(Beginning of RECORDS PROVIDED)
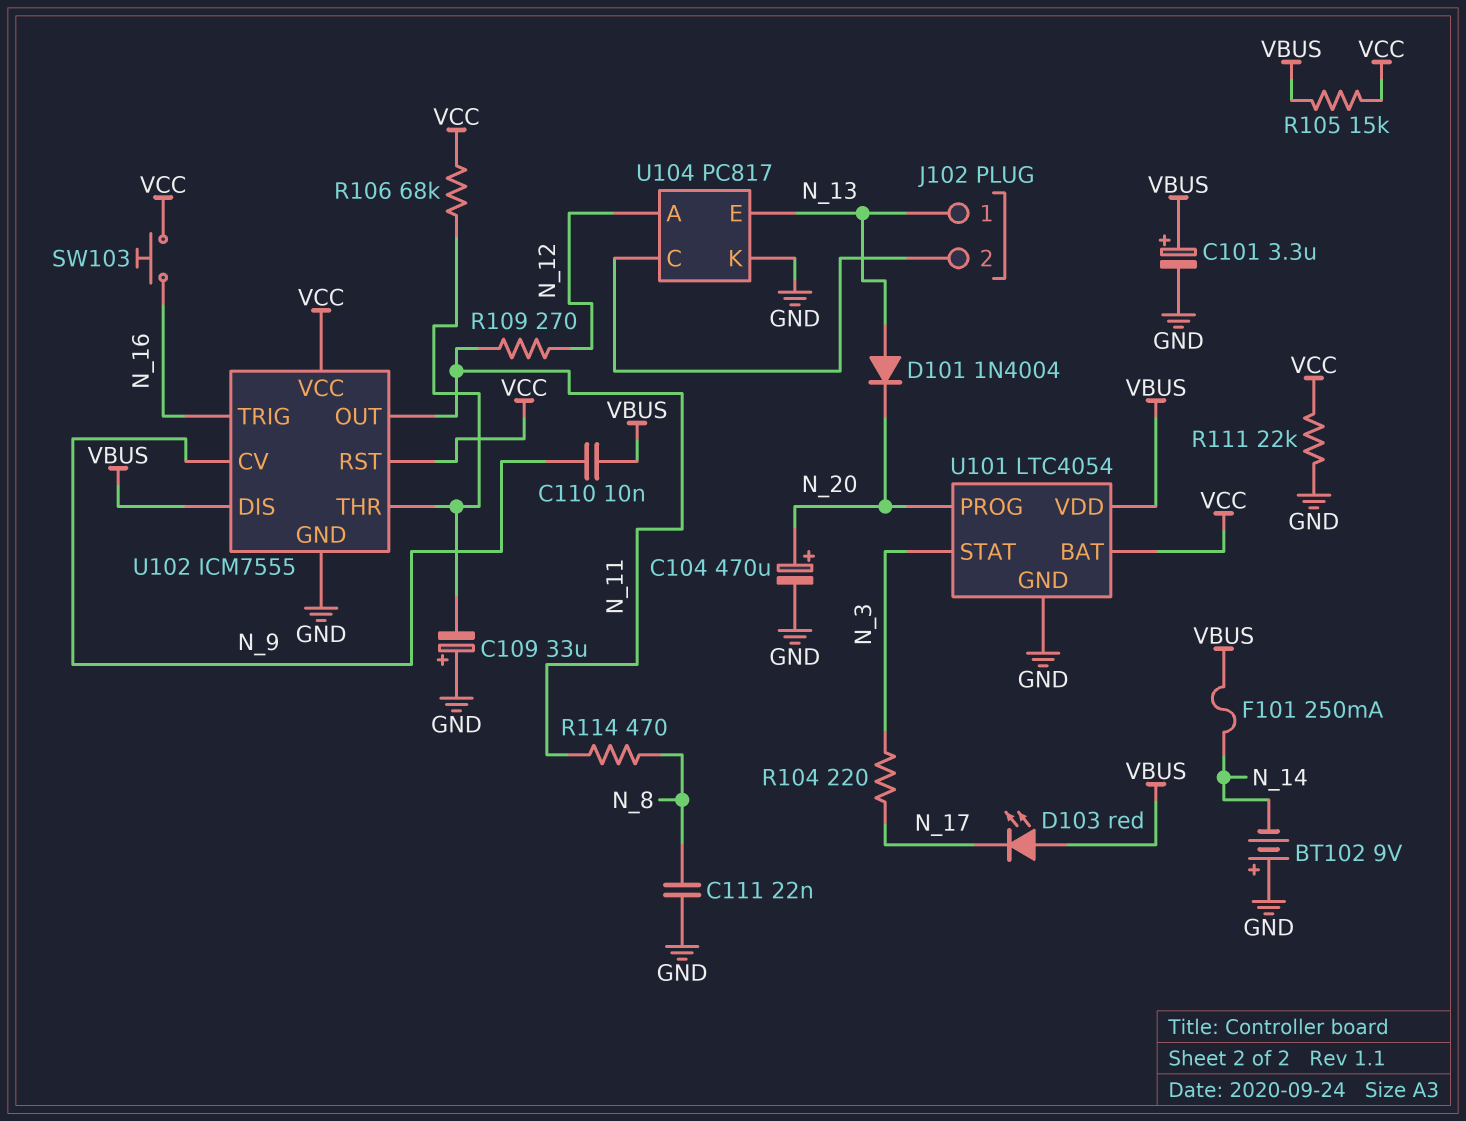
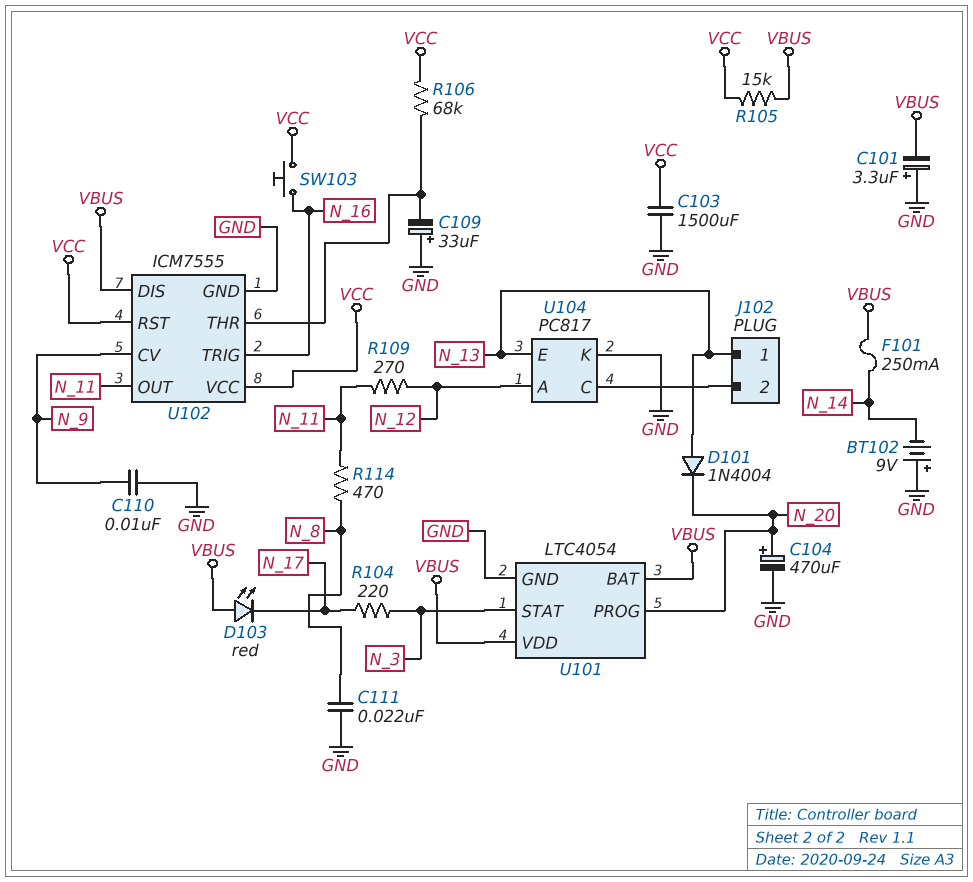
C101: 3.3uF (plus VBUS, minus GND) -> 3.3uF (plus GND, minus VBUS)
C103: none -> 1500uF (GND, VCC)
C110: 10nF (N_9, VBUS) -> 10nF (GND, N_9)
R111: 22k (GND, VCC) -> none
U101 pin BAT: VCC -> VBUS

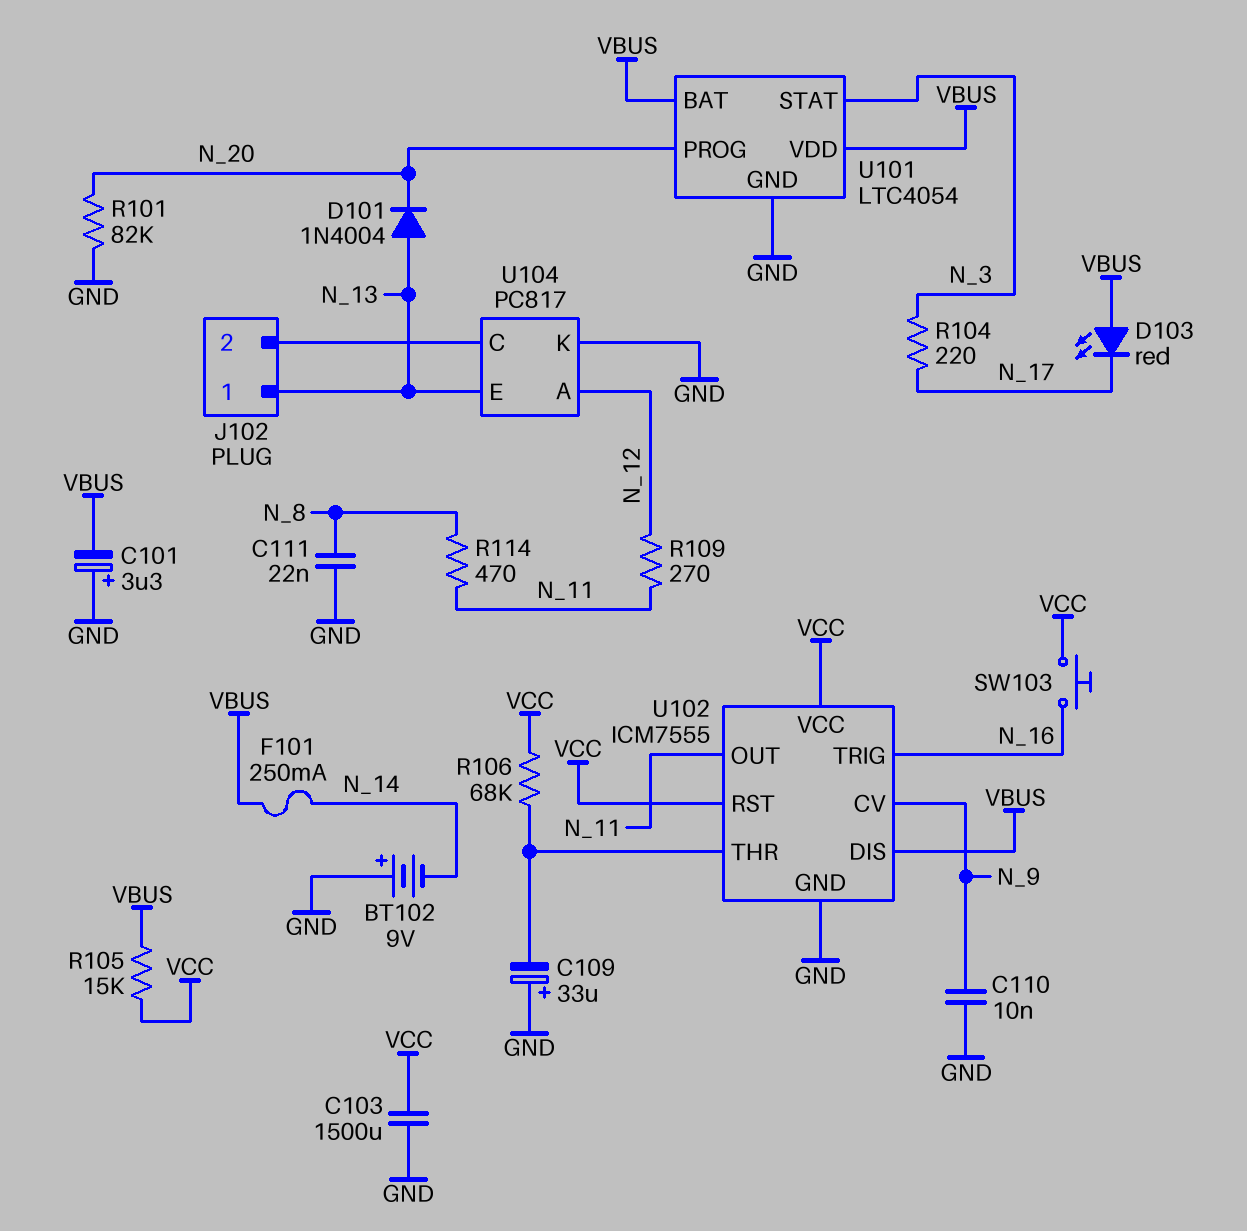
C104: 470uF (plus N_20, minus GND) -> none
R101: none -> 82k (GND, N_20)

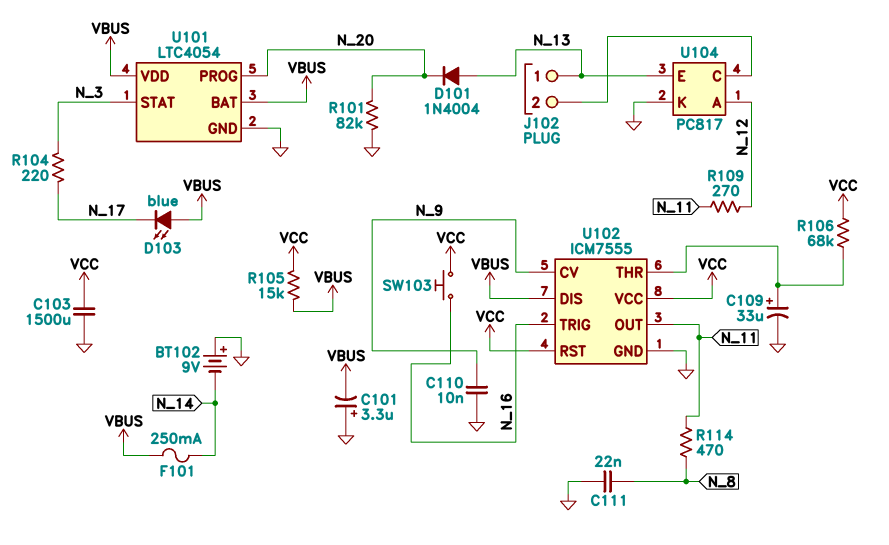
C109: 33uF (plus GND, minus U102/THR) -> 33uF (plus U102/THR, minus GND)
D103: LED red (A VBUS, K N_17) -> LED blue (A VBUS, K N_17)

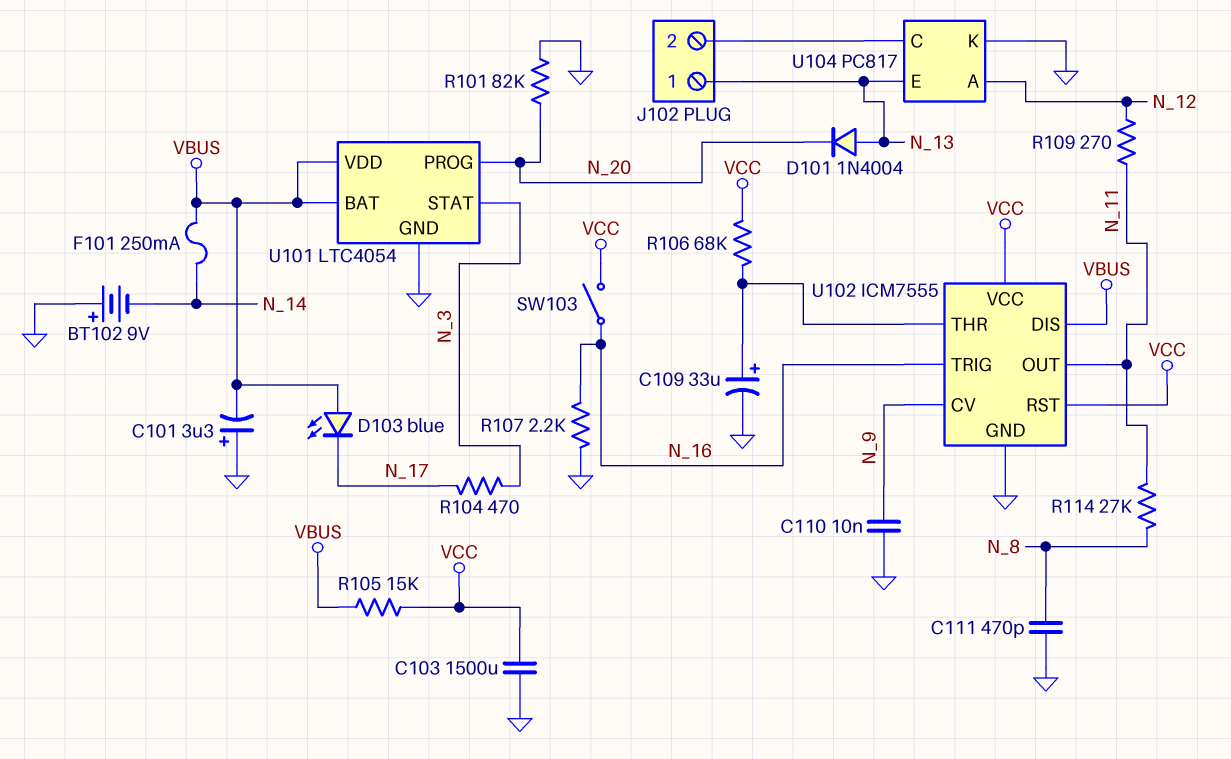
C111: 22nF (GND, N_8) -> 470pF (GND, N_8)
R104: 220 (N_3, N_17) -> 470 (N_3, N_17)
R107: none -> 2.2k (GND, N_16)
R114: 470 (N_8, N_11) -> 27k (N_8, N_11)
SW103: button (N_16, VCC) -> switch (N_16, VCC)

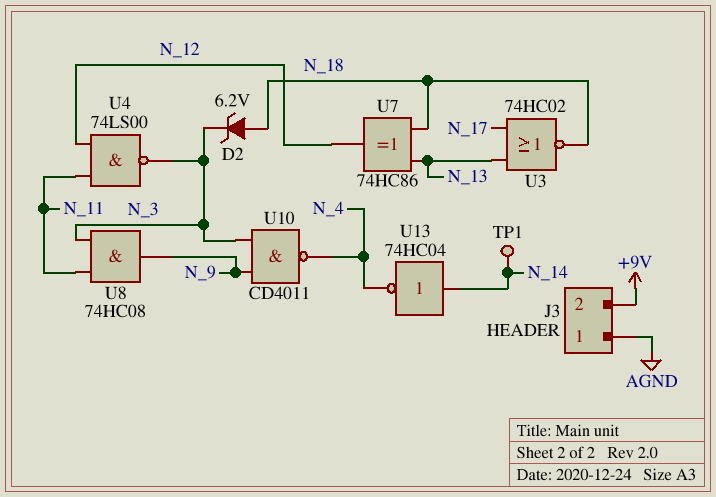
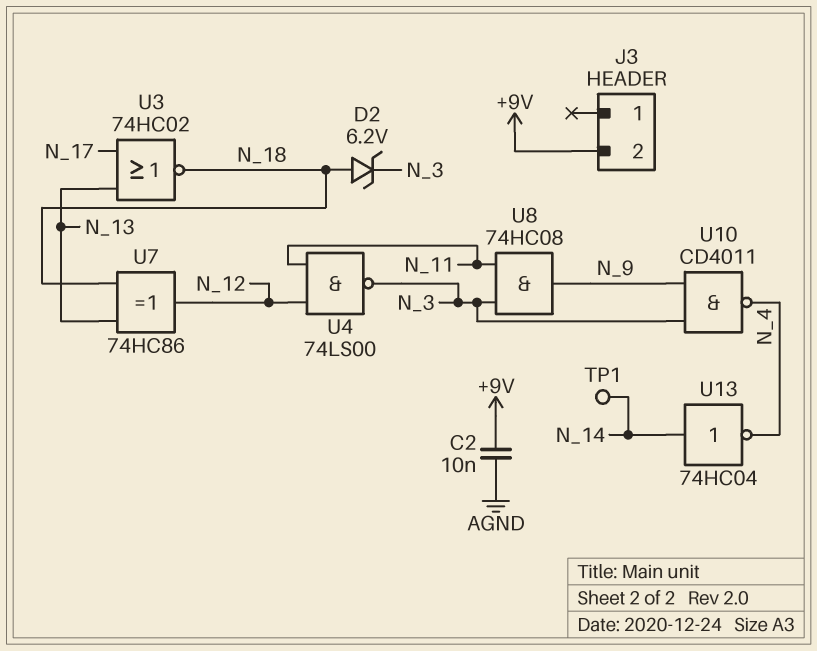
C2: none -> 10nF (+9V, AGND)
J3 pin 1: AGND -> none

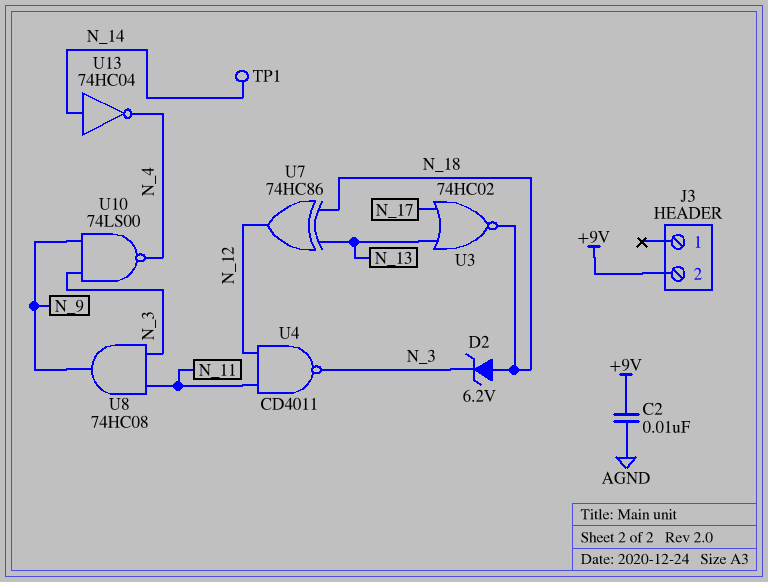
U4: NAND 74LS00 (in N_11, in N_12, out N_3) -> NAND CD4011 (in N_11, in N_12, out N_3)
U10: NAND CD4011 (in N_3, in N_9, out N_4) -> NAND 74LS00 (in N_3, in N_9, out N_4)

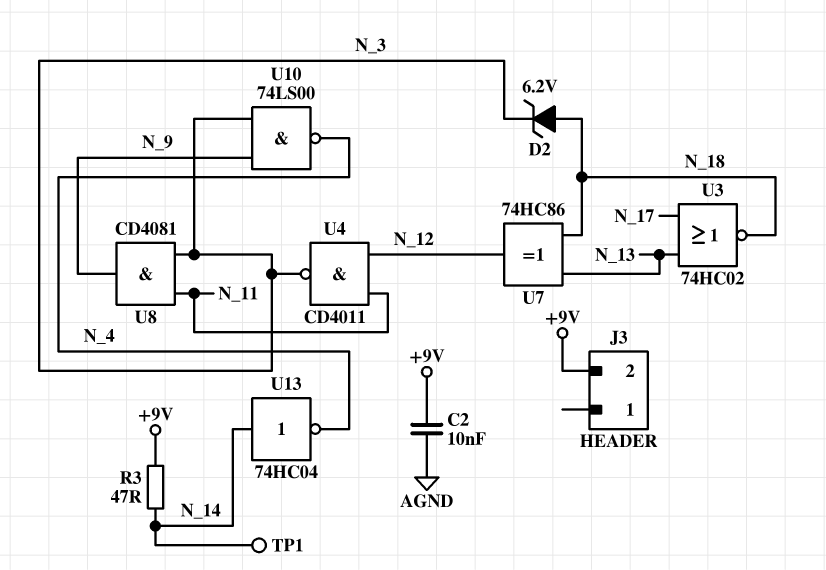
R3: none -> 47 (+9V, N_14)
U8: AND 74HC08 (in N_3, in N_11, out N_9) -> AND CD4081 (in N_3, in N_11, out N_9)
(End of RECORDS PROVIDED)
Your copy should hold every record word for word and none of the pictures.

EXERCISE ANSWER:
C101: 3.3uF (plus VBUS, minus GND) -> 3.3uF (plus GND, minus VBUS)
C103: none -> 1500uF (GND, VCC)
C110: 10nF (N_9, VBUS) -> 10nF (GND, N_9)
R111: 22k (GND, VCC) -> none
U101 pin BAT: VCC -> VBUS

C104: 470uF (plus N_20, minus GND) -> none
R101: none -> 82k (GND, N_20)

C109: 33uF (plus GND, minus U102/THR) -> 33uF (plus U102/THR, minus GND)
D103: LED red (A VBUS, K N_17) -> LED blue (A VBUS, K N_17)

C111: 22nF (GND, N_8) -> 470pF (GND, N_8)
R104: 220 (N_3, N_17) -> 470 (N_3, N_17)
R107: none -> 2.2k (GND, N_16)
R114: 470 (N_8, N_11) -> 27k (N_8, N_11)
SW103: button (N_16, VCC) -> switch (N_16, VCC)

C2: none -> 10nF (+9V, AGND)
J3 pin 1: AGND -> none

U4: NAND 74LS00 (in N_11, in N_12, out N_3) -> NAND CD4011 (in N_11, in N_12, out N_3)
U10: NAND CD4011 (in N_3, in N_9, out N_4) -> NAND 74LS00 (in N_3, in N_9, out N_4)

R3: none -> 47 (+9V, N_14)
U8: AND 74HC08 (in N_3, in N_11, out N_9) -> AND CD4081 (in N_3, in N_11, out N_9)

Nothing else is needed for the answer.